### PROVIDED RECORDS

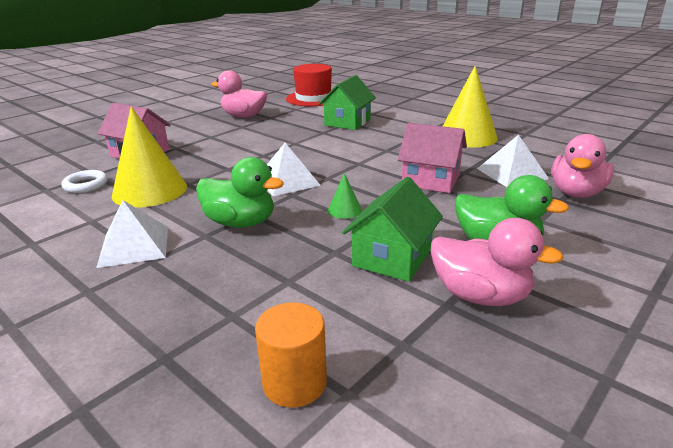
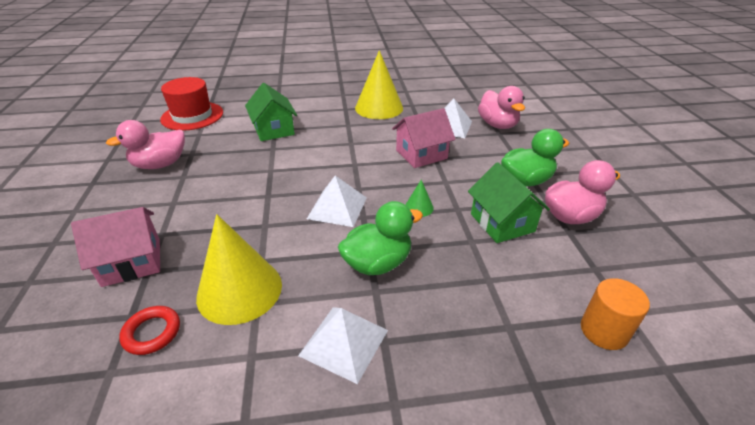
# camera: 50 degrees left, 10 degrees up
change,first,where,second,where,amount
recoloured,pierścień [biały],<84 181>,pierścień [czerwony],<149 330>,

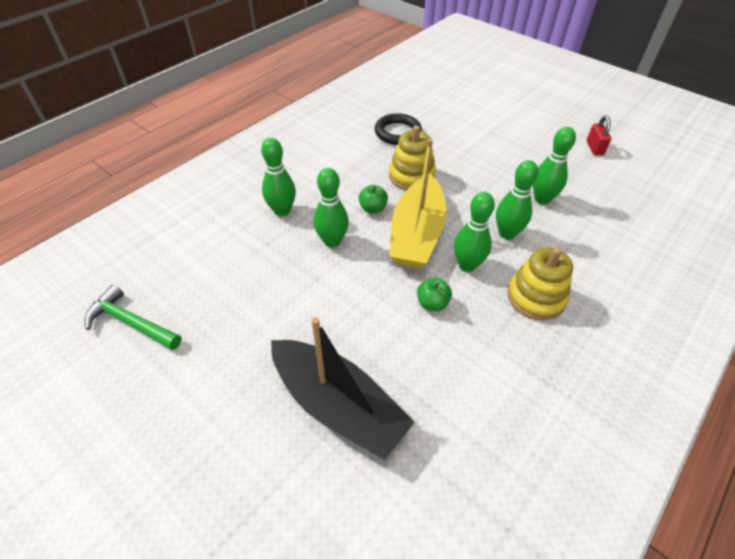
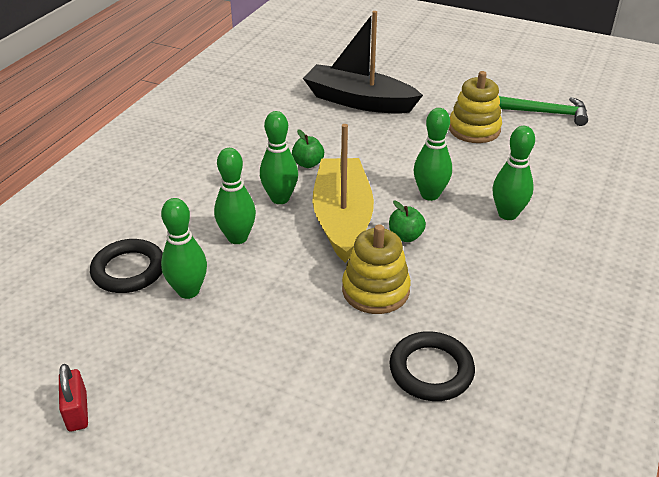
# camera: 165 degrees right, 10 degrees down
change,first,where,second,where,amount
added,,,pierścień [czarny],<126 266>,
moved,zabawka nakładanka [żółty],<540 284>,,<475 107>,

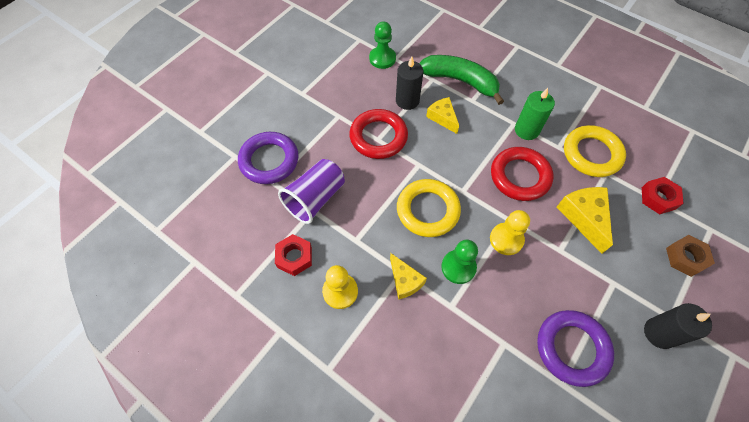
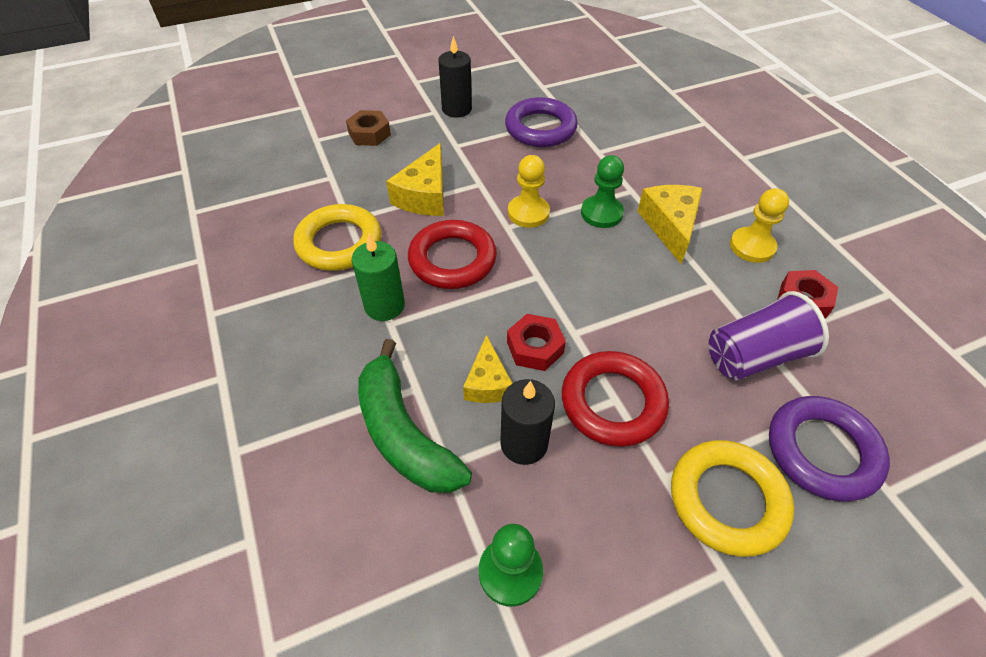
# camera: 150 degrees left, 10 degrees down
change,first,where,second,where,amount
moved,nakrętka [czerwony],<663 195>,,<536 342>,
resized,ser [żółty],<408 276>,,<670 224>,x1.51
moved,pierścień [żółty],<429 208>,,<732 498>,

### YOUR GOAL
Could you copy out every line in the material above that contains the string "moved"?

### TASK RESPONSE
moved,zabawka nakładanka [żółty],<540 284>,,<475 107>,
moved,nakrętka [czerwony],<663 195>,,<536 342>,
moved,pierścień [żółty],<429 208>,,<732 498>,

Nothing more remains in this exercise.